*Try it*: Transcribe the entries below without changing a word, and omit every picture.

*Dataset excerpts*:

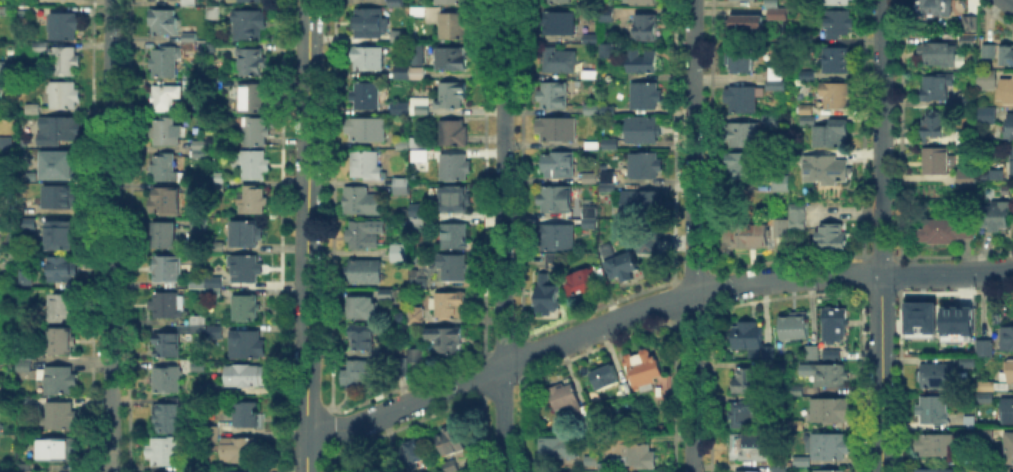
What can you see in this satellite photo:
building: (164, 0)
building: (743, 0)
building: (251, 1)
building: (559, 1)
building: (452, 2)
building: (643, 2)
building: (835, 2)
road: (1009, 2)
building: (190, 3)
building: (395, 3)
building: (933, 8)
building: (417, 9)
building: (771, 11)
building: (213, 13)
building: (608, 13)
building: (164, 23)
building: (249, 24)
building: (559, 24)
building: (453, 25)
building: (837, 25)
building: (968, 25)
building: (64, 26)
building: (374, 26)
building: (741, 26)
building: (646, 28)
building: (188, 35)
building: (589, 36)
building: (967, 41)
building: (190, 47)
building: (601, 49)
building: (990, 52)
building: (1007, 55)
building: (940, 56)
building: (417, 57)
building: (742, 58)
building: (450, 59)
building: (727, 59)
building: (63, 60)
building: (367, 60)
building: (640, 61)
building: (837, 61)
building: (559, 62)
building: (164, 63)
building: (250, 63)
building: (403, 73)
building: (416, 73)
building: (775, 75)
building: (588, 76)
building: (808, 77)
building: (986, 83)
building: (773, 85)
building: (3, 86)
building: (936, 88)
building: (1006, 92)
building: (834, 94)
building: (365, 95)
building: (451, 95)
building: (64, 96)
building: (553, 96)
building: (646, 97)
building: (164, 98)
building: (253, 100)
building: (742, 101)
building: (398, 107)
building: (421, 107)
building: (598, 109)
building: (32, 110)
building: (983, 114)
building: (766, 120)
building: (933, 125)
building: (60, 129)
building: (1008, 130)
building: (367, 131)
building: (559, 131)
building: (253, 132)
building: (164, 133)
building: (452, 133)
building: (743, 135)
building: (829, 135)
building: (643, 136)
road: (881, 137)
building: (963, 140)
building: (4, 141)
building: (418, 142)
building: (197, 144)
building: (610, 144)
building: (402, 145)
building: (591, 147)
building: (201, 156)
building: (419, 157)
building: (1012, 160)
building: (936, 161)
building: (364, 164)
building: (823, 164)
building: (64, 166)
building: (558, 166)
building: (646, 166)
building: (254, 167)
building: (743, 167)
building: (455, 168)
building: (163, 169)
building: (969, 173)
building: (607, 178)
building: (217, 179)
building: (589, 179)
building: (780, 185)
building: (402, 187)
building: (58, 197)
building: (454, 200)
building: (5, 201)
building: (555, 201)
building: (364, 202)
building: (166, 203)
building: (255, 203)
building: (643, 206)
building: (589, 211)
building: (797, 217)
building: (995, 217)
building: (414, 222)
building: (588, 222)
building: (941, 231)
building: (248, 234)
road: (691, 235)
building: (747, 235)
building: (59, 236)
road: (110, 236)
building: (163, 236)
road: (306, 236)
road: (501, 236)
building: (362, 238)
building: (455, 238)
building: (555, 239)
building: (832, 239)
building: (644, 241)
building: (613, 247)
building: (215, 248)
building: (604, 249)
building: (402, 252)
building: (553, 260)
building: (625, 266)
building: (62, 270)
building: (167, 270)
building: (246, 270)
building: (454, 270)
building: (366, 272)
road: (947, 274)
building: (195, 281)
building: (214, 281)
building: (584, 283)
building: (418, 284)
building: (386, 292)
building: (212, 293)
building: (546, 301)
building: (168, 305)
building: (449, 306)
building: (62, 308)
building: (361, 308)
building: (246, 310)
building: (919, 316)
building: (416, 318)
building: (955, 319)
building: (195, 326)
building: (795, 327)
building: (835, 327)
building: (214, 331)
road: (587, 331)
building: (749, 336)
building: (361, 338)
building: (1008, 340)
building: (446, 341)
building: (62, 342)
building: (167, 346)
building: (245, 346)
building: (985, 350)
building: (384, 353)
building: (813, 354)
building: (832, 356)
building: (417, 357)
building: (23, 360)
building: (967, 363)
building: (401, 368)
building: (644, 371)
road: (880, 373)
building: (1010, 373)
building: (363, 375)
building: (605, 376)
building: (829, 376)
building: (244, 377)
building: (936, 378)
building: (166, 380)
building: (58, 381)
building: (747, 381)
building: (986, 386)
building: (213, 388)
building: (798, 391)
building: (564, 397)
building: (985, 399)
building: (580, 411)
building: (934, 411)
building: (831, 412)
building: (1007, 412)
building: (60, 416)
building: (247, 416)
building: (743, 416)
building: (169, 418)
building: (797, 426)
building: (212, 435)
building: (985, 436)
building: (453, 442)
building: (557, 447)
building: (751, 447)
building: (935, 447)
building: (241, 450)
building: (57, 451)
building: (820, 451)
building: (1009, 451)
building: (164, 453)
building: (631, 453)
building: (412, 455)
building: (591, 460)
building: (451, 466)
building: (780, 467)
building: (932, 469)
building: (743, 470)
building: (828, 470)
building: (984, 470)
building: (239, 471)
building: (1009, 471)

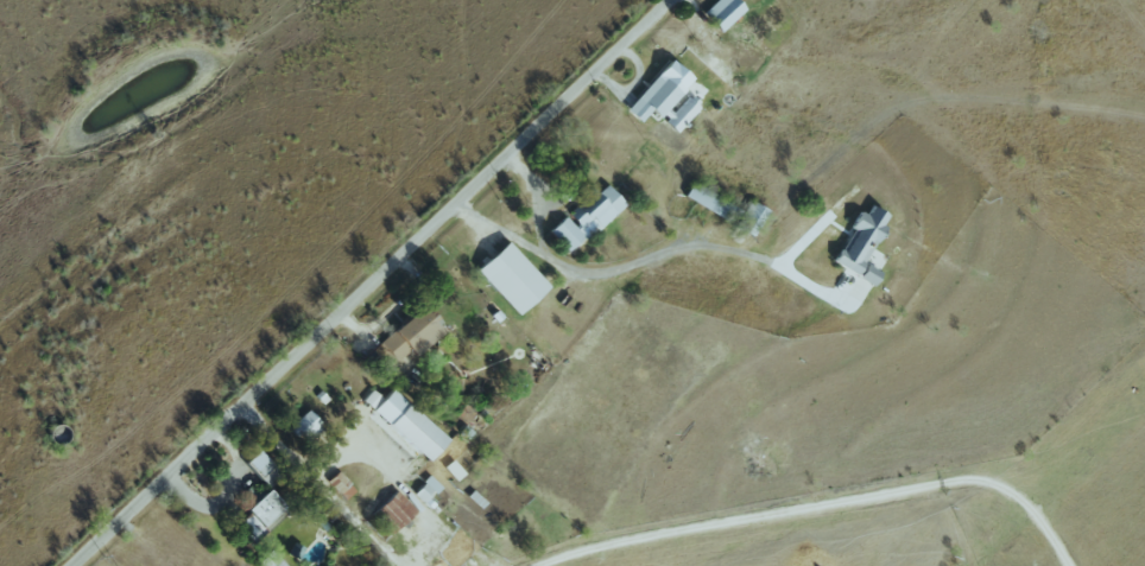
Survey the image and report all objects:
building: (659, 98)
road: (539, 200)
building: (593, 210)
building: (746, 218)
building: (560, 232)
building: (858, 241)
road: (641, 258)
building: (863, 274)
building: (505, 276)
road: (370, 283)
building: (299, 424)
building: (252, 462)
road: (401, 482)
road: (310, 489)
road: (820, 509)
building: (253, 512)

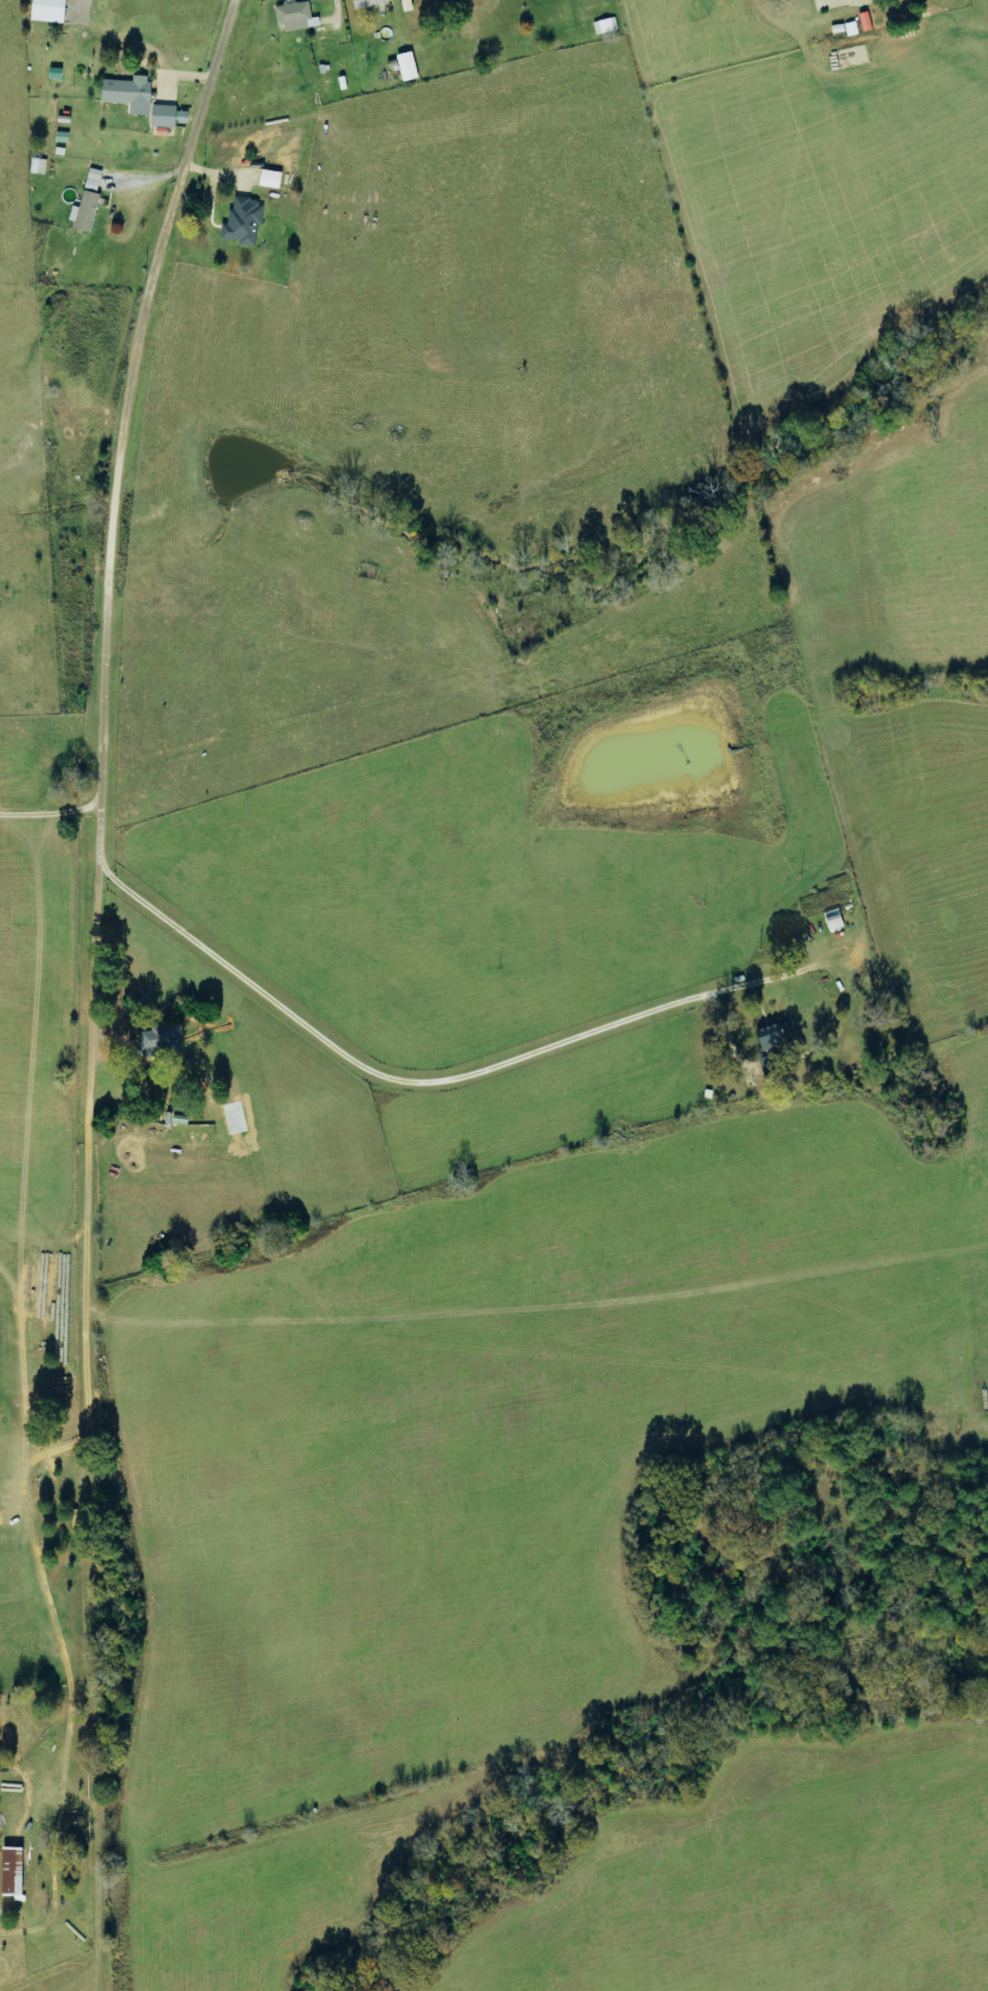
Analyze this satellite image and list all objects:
building: (366, 3)
building: (48, 10)
building: (296, 17)
building: (605, 25)
building: (393, 66)
building: (407, 66)
building: (128, 94)
building: (167, 116)
building: (37, 166)
building: (269, 179)
building: (86, 202)
building: (242, 222)
road: (107, 1017)
building: (770, 1037)
building: (161, 1039)
building: (10, 1871)

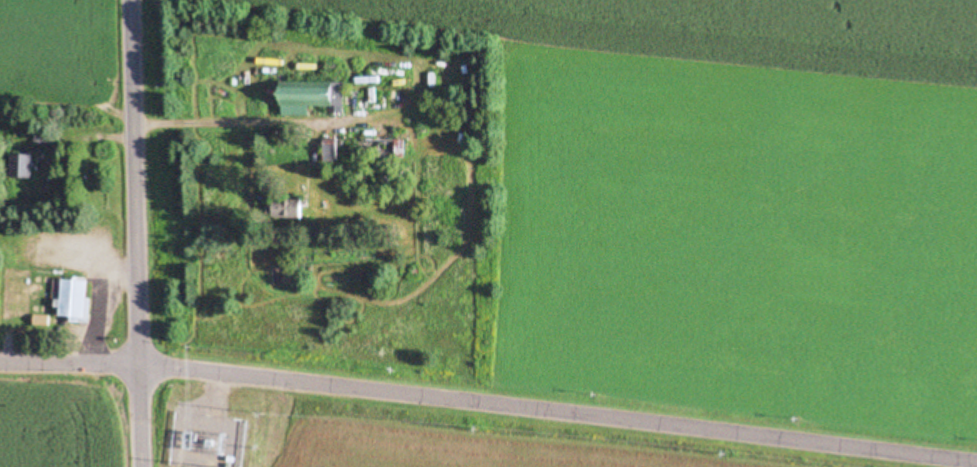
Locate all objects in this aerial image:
building: (314, 95)
building: (45, 137)
building: (386, 149)
building: (333, 150)
building: (26, 165)
building: (286, 209)
road: (140, 233)
building: (77, 300)
road: (71, 354)
road: (559, 403)
power substation: (214, 428)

*Written response*:
What can you see in this satellite photo:
building: (164, 0)
building: (743, 0)
building: (251, 1)
building: (559, 1)
building: (452, 2)
building: (643, 2)
building: (835, 2)
road: (1009, 2)
building: (190, 3)
building: (395, 3)
building: (933, 8)
building: (417, 9)
building: (771, 11)
building: (213, 13)
building: (608, 13)
building: (164, 23)
building: (249, 24)
building: (559, 24)
building: (453, 25)
building: (837, 25)
building: (968, 25)
building: (64, 26)
building: (374, 26)
building: (741, 26)
building: (646, 28)
building: (188, 35)
building: (589, 36)
building: (967, 41)
building: (190, 47)
building: (601, 49)
building: (990, 52)
building: (1007, 55)
building: (940, 56)
building: (417, 57)
building: (742, 58)
building: (450, 59)
building: (727, 59)
building: (63, 60)
building: (367, 60)
building: (640, 61)
building: (837, 61)
building: (559, 62)
building: (164, 63)
building: (250, 63)
building: (403, 73)
building: (416, 73)
building: (775, 75)
building: (588, 76)
building: (808, 77)
building: (986, 83)
building: (773, 85)
building: (3, 86)
building: (936, 88)
building: (1006, 92)
building: (834, 94)
building: (365, 95)
building: (451, 95)
building: (64, 96)
building: (553, 96)
building: (646, 97)
building: (164, 98)
building: (253, 100)
building: (742, 101)
building: (398, 107)
building: (421, 107)
building: (598, 109)
building: (32, 110)
building: (983, 114)
building: (766, 120)
building: (933, 125)
building: (60, 129)
building: (1008, 130)
building: (367, 131)
building: (559, 131)
building: (253, 132)
building: (164, 133)
building: (452, 133)
building: (743, 135)
building: (829, 135)
building: (643, 136)
road: (881, 137)
building: (963, 140)
building: (4, 141)
building: (418, 142)
building: (197, 144)
building: (610, 144)
building: (402, 145)
building: (591, 147)
building: (201, 156)
building: (419, 157)
building: (1012, 160)
building: (936, 161)
building: (364, 164)
building: (823, 164)
building: (64, 166)
building: (558, 166)
building: (646, 166)
building: (254, 167)
building: (743, 167)
building: (455, 168)
building: (163, 169)
building: (969, 173)
building: (607, 178)
building: (217, 179)
building: (589, 179)
building: (780, 185)
building: (402, 187)
building: (58, 197)
building: (454, 200)
building: (5, 201)
building: (555, 201)
building: (364, 202)
building: (166, 203)
building: (255, 203)
building: (643, 206)
building: (589, 211)
building: (797, 217)
building: (995, 217)
building: (414, 222)
building: (588, 222)
building: (941, 231)
building: (248, 234)
road: (691, 235)
building: (747, 235)
building: (59, 236)
road: (110, 236)
building: (163, 236)
road: (306, 236)
road: (501, 236)
building: (362, 238)
building: (455, 238)
building: (555, 239)
building: (832, 239)
building: (644, 241)
building: (613, 247)
building: (215, 248)
building: (604, 249)
building: (402, 252)
building: (553, 260)
building: (625, 266)
building: (62, 270)
building: (167, 270)
building: (246, 270)
building: (454, 270)
building: (366, 272)
road: (947, 274)
building: (195, 281)
building: (214, 281)
building: (584, 283)
building: (418, 284)
building: (386, 292)
building: (212, 293)
building: (546, 301)
building: (168, 305)
building: (449, 306)
building: (62, 308)
building: (361, 308)
building: (246, 310)
building: (919, 316)
building: (416, 318)
building: (955, 319)
building: (195, 326)
building: (795, 327)
building: (835, 327)
building: (214, 331)
road: (587, 331)
building: (749, 336)
building: (361, 338)
building: (1008, 340)
building: (446, 341)
building: (62, 342)
building: (167, 346)
building: (245, 346)
building: (985, 350)
building: (384, 353)
building: (813, 354)
building: (832, 356)
building: (417, 357)
building: (23, 360)
building: (967, 363)
building: (401, 368)
building: (644, 371)
road: (880, 373)
building: (1010, 373)
building: (363, 375)
building: (605, 376)
building: (829, 376)
building: (244, 377)
building: (936, 378)
building: (166, 380)
building: (58, 381)
building: (747, 381)
building: (986, 386)
building: (213, 388)
building: (798, 391)
building: (564, 397)
building: (985, 399)
building: (580, 411)
building: (934, 411)
building: (831, 412)
building: (1007, 412)
building: (60, 416)
building: (247, 416)
building: (743, 416)
building: (169, 418)
building: (797, 426)
building: (212, 435)
building: (985, 436)
building: (453, 442)
building: (557, 447)
building: (751, 447)
building: (935, 447)
building: (241, 450)
building: (57, 451)
building: (820, 451)
building: (1009, 451)
building: (164, 453)
building: (631, 453)
building: (412, 455)
building: (591, 460)
building: (451, 466)
building: (780, 467)
building: (932, 469)
building: (743, 470)
building: (828, 470)
building: (984, 470)
building: (239, 471)
building: (1009, 471)

Survey the image and report all objects:
building: (659, 98)
road: (539, 200)
building: (593, 210)
building: (746, 218)
building: (560, 232)
building: (858, 241)
road: (641, 258)
building: (863, 274)
building: (505, 276)
road: (370, 283)
building: (299, 424)
building: (252, 462)
road: (401, 482)
road: (310, 489)
road: (820, 509)
building: (253, 512)

Analyze this satellite image and list all objects:
building: (366, 3)
building: (48, 10)
building: (296, 17)
building: (605, 25)
building: (393, 66)
building: (407, 66)
building: (128, 94)
building: (167, 116)
building: (37, 166)
building: (269, 179)
building: (86, 202)
building: (242, 222)
road: (107, 1017)
building: (770, 1037)
building: (161, 1039)
building: (10, 1871)

Locate all objects in this aerial image:
building: (314, 95)
building: (45, 137)
building: (386, 149)
building: (333, 150)
building: (26, 165)
building: (286, 209)
road: (140, 233)
building: (77, 300)
road: (71, 354)
road: (559, 403)
power substation: (214, 428)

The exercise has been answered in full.